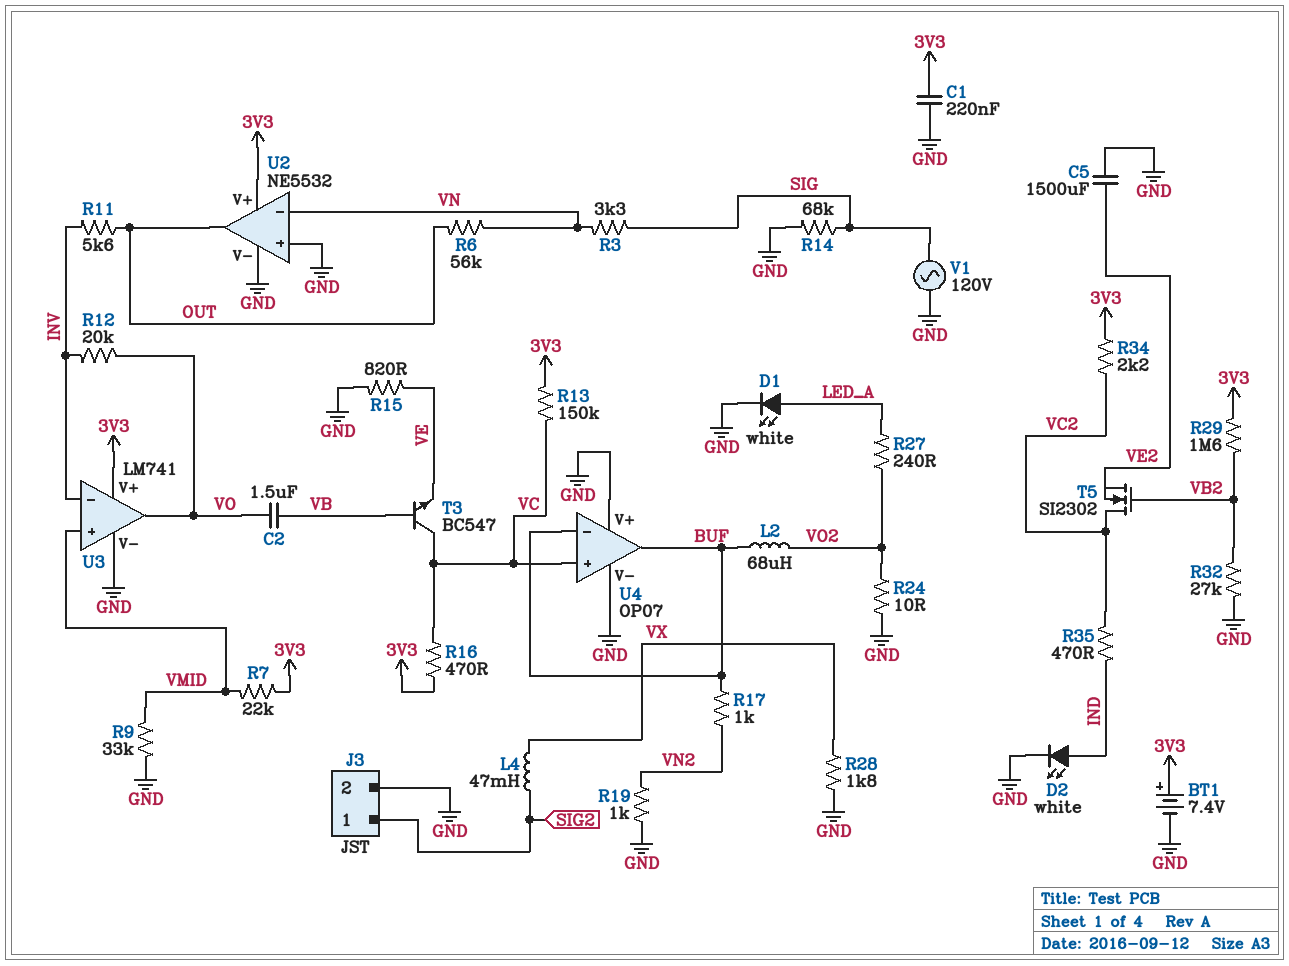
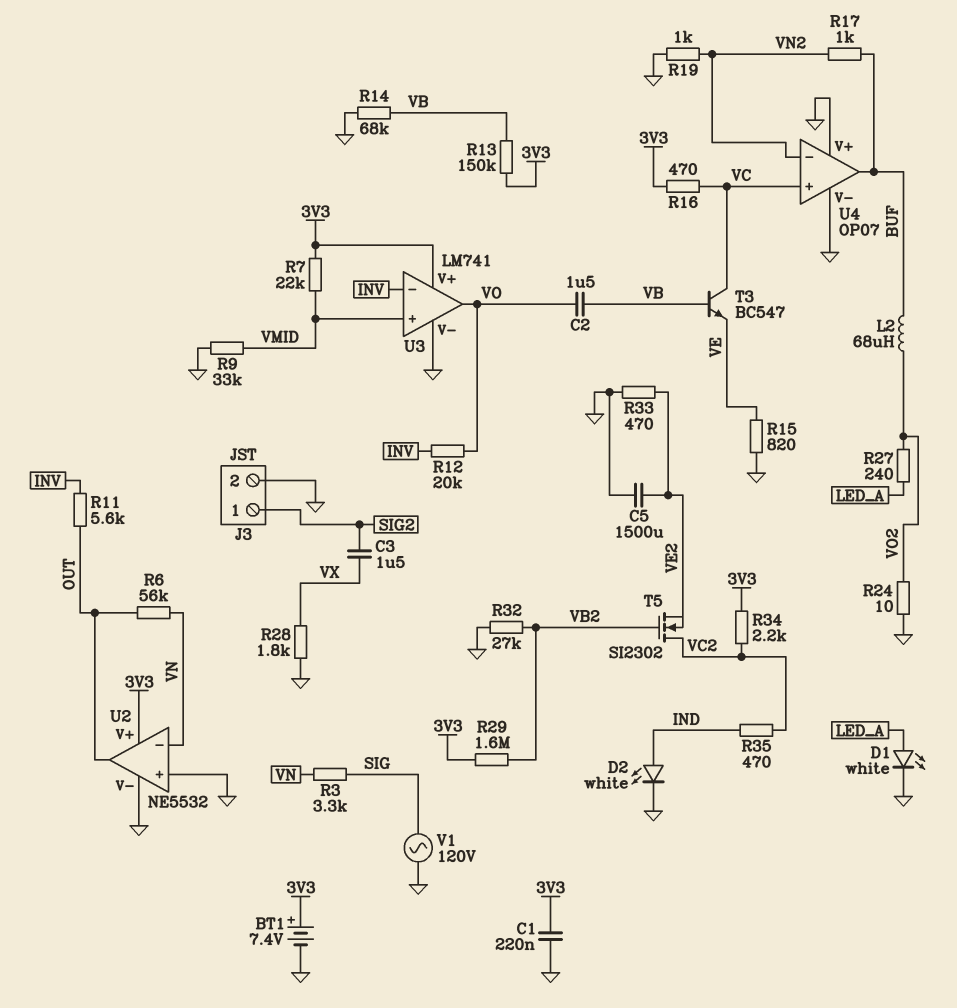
C3: none -> 1.5uF (SIG2, VX)
L4: 47mH (SIG2, VX) -> none
R13: 150k (3V3, VC) -> 150k (3V3, VB)
R14: 68k (GND, SIG) -> 68k (GND, VB)
R33: none -> 470 (GND, VE2)
U4 pin in-: BUF -> VN2

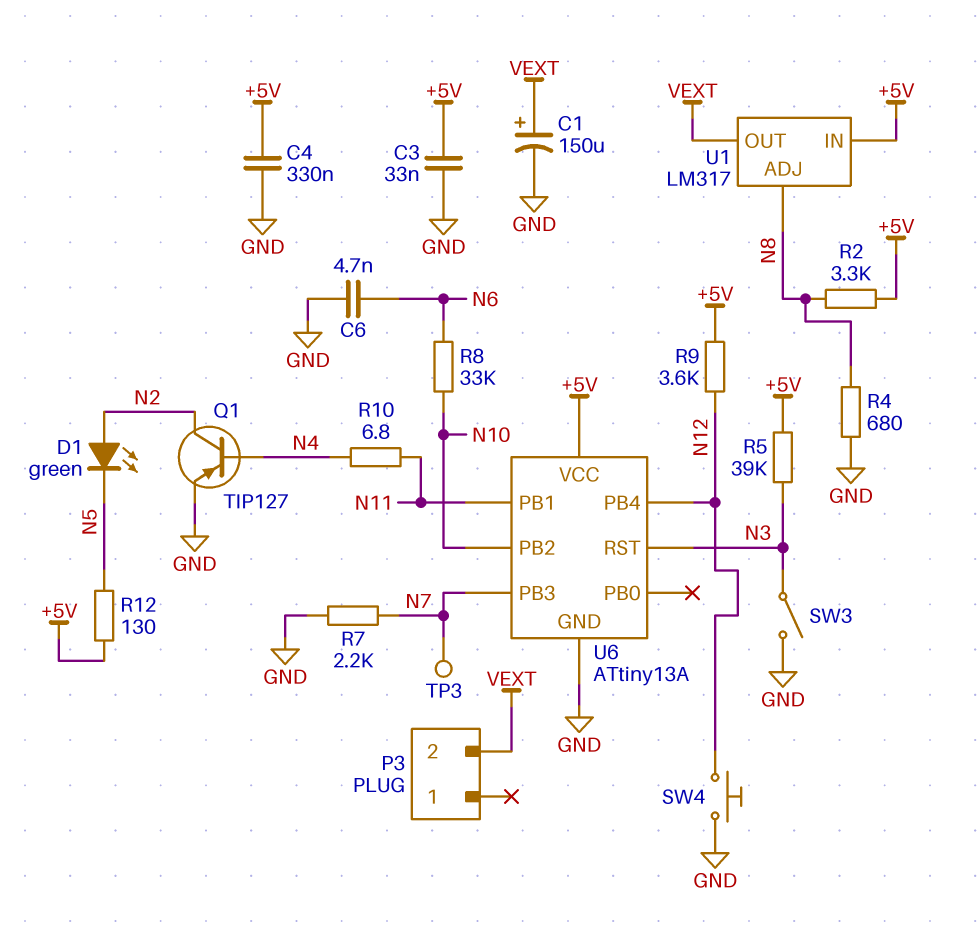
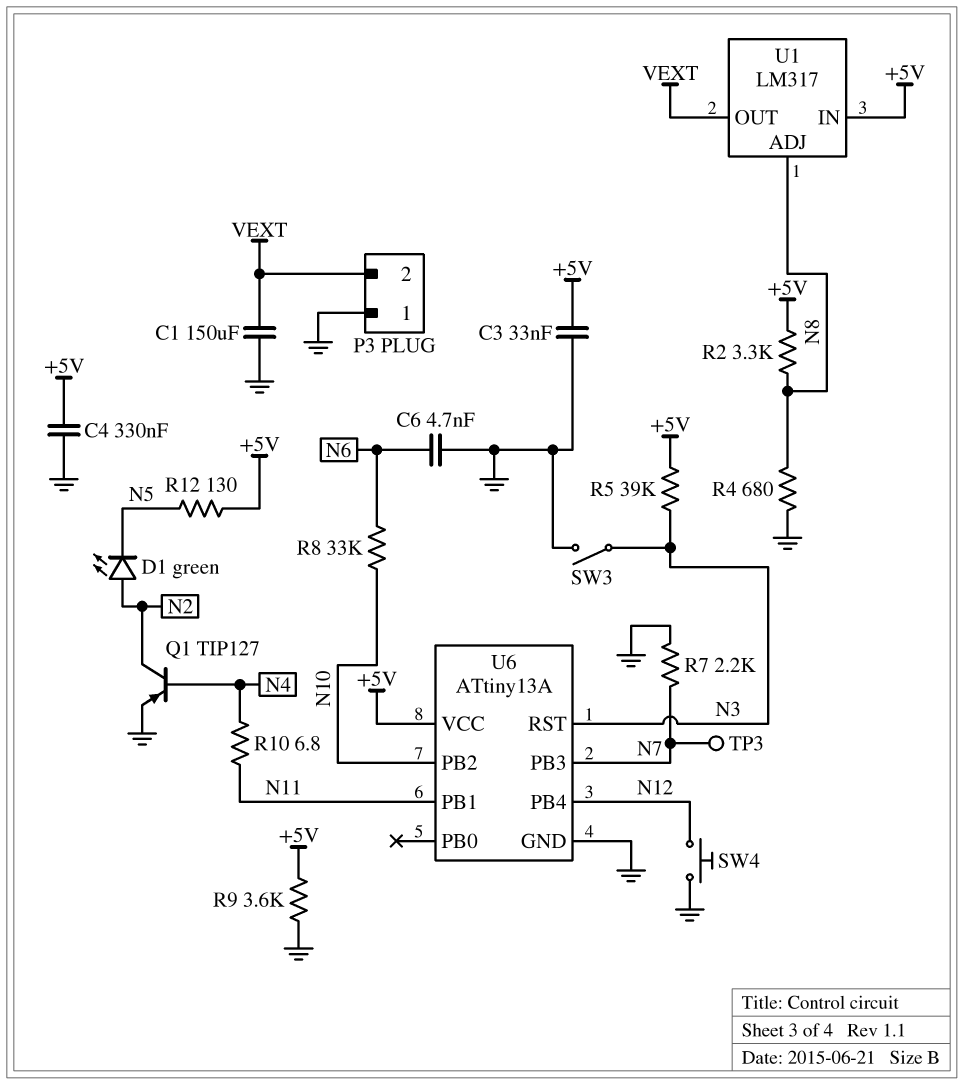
C1: 150uF (plus VEXT, minus GND) -> 150uF (GND, VEXT)
P3 pin 1: none -> GND
R9: 3.6k (+5V, N12) -> 3.6k (+5V, GND)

★ ★ ★ ★ ★ ★ ★

EXERCISE GOAL
Which lines in the records above contain the word "none"? Return each of them.

EXERCISE SOLUTION
C3: none -> 1.5uF (SIG2, VX)
L4: 47mH (SIG2, VX) -> none
R33: none -> 470 (GND, VE2)
P3 pin 1: none -> GND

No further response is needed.